TASK OBJECTIVE: Scan the entries below and count the lines holding the string "purple". Supply only the number.

GIVEN RECORDS:
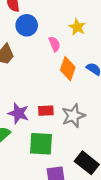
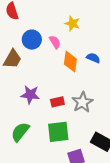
blue circle: (27, 25) -> (32, 40), moved
purple star: (18, 113) -> (30, 95), moved

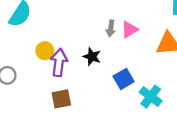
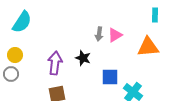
yellow circle: (45, 51) -> (15, 55), moved
blue square: (124, 79) -> (110, 77), turned 30

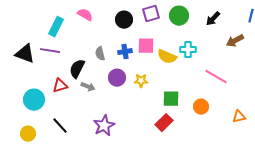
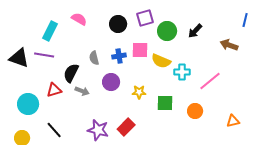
green circle: (179, 16) -> (167, 31), moved
black arrow: (213, 19) -> (195, 31), moved
brown arrow: (235, 41) -> (229, 45), turned 48
cyan cross: (188, 50) -> (182, 72), moved
pink line: (216, 77) -> (210, 81), turned -70
yellow star: (141, 81) -> (139, 92), moved
red rectangle: (164, 123) -> (126, 127), moved
purple star: (104, 126) -> (98, 130), turned -30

RESPONSE: 2